Goal of the exercise:
Give the listing again word for word. Skip the pictures.

Data provided:

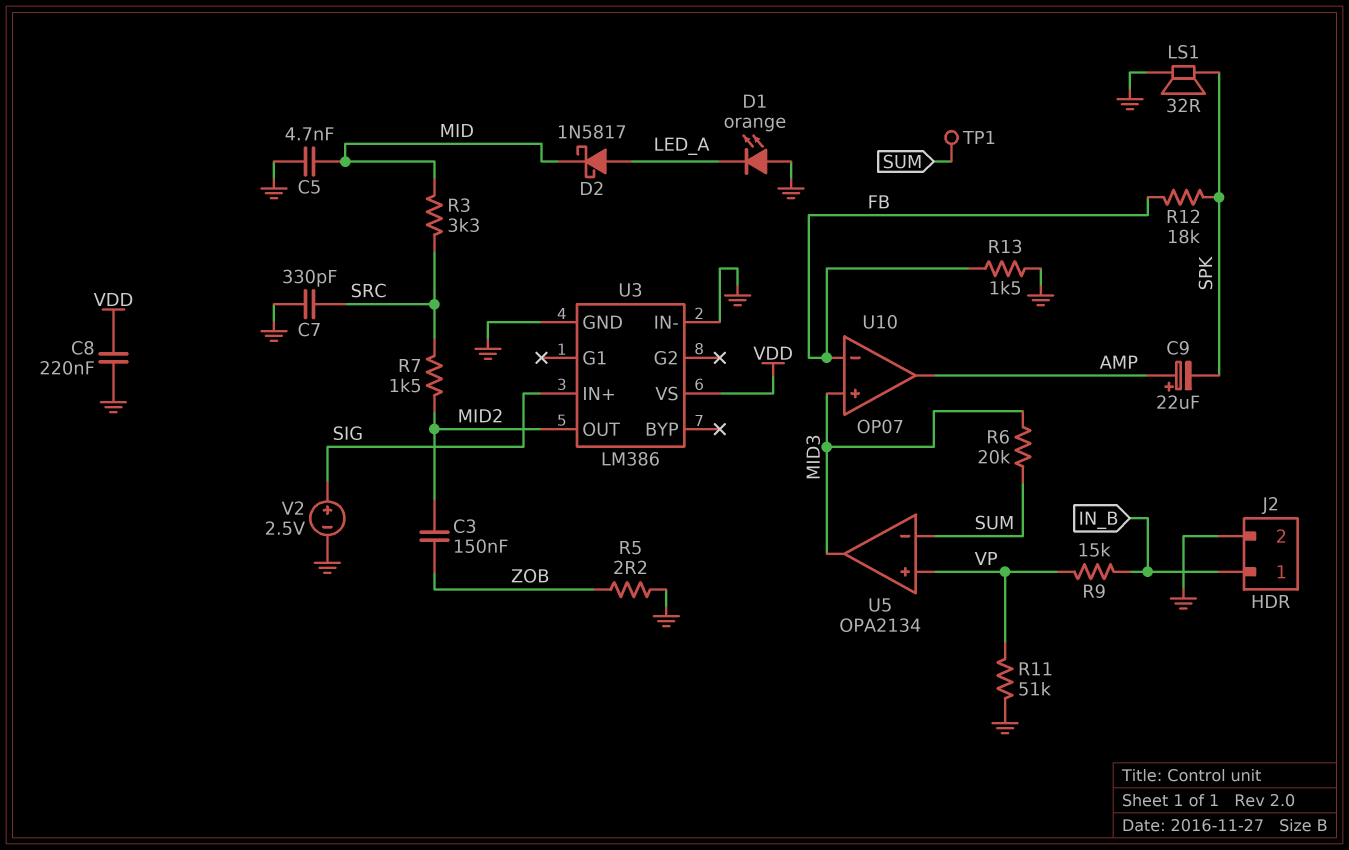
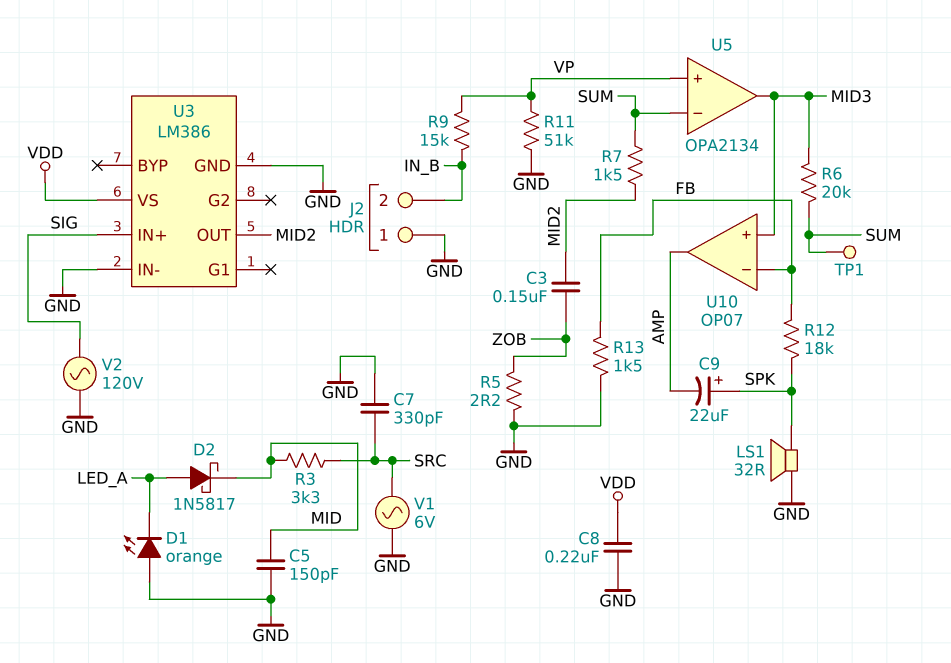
C5: 4.7nF (GND, MID) -> 150pF (GND, MID)
C9: 22uF (plus AMP, minus SPK) -> 22uF (plus SPK, minus AMP)
J2 pin 1: IN_B -> GND
J2 pin 2: GND -> IN_B
R7: 1.5k (MID2, SRC) -> 1.5k (MID2, SUM)
V1: none -> AC 6V (GND, SRC)
V2: 2.5V (plus SIG, minus GND) -> AC 120V (GND, SIG)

Solution:
C5: 4.7nF (GND, MID) -> 150pF (GND, MID)
C9: 22uF (plus AMP, minus SPK) -> 22uF (plus SPK, minus AMP)
J2 pin 1: IN_B -> GND
J2 pin 2: GND -> IN_B
R7: 1.5k (MID2, SRC) -> 1.5k (MID2, SUM)
V1: none -> AC 6V (GND, SRC)
V2: 2.5V (plus SIG, minus GND) -> AC 120V (GND, SIG)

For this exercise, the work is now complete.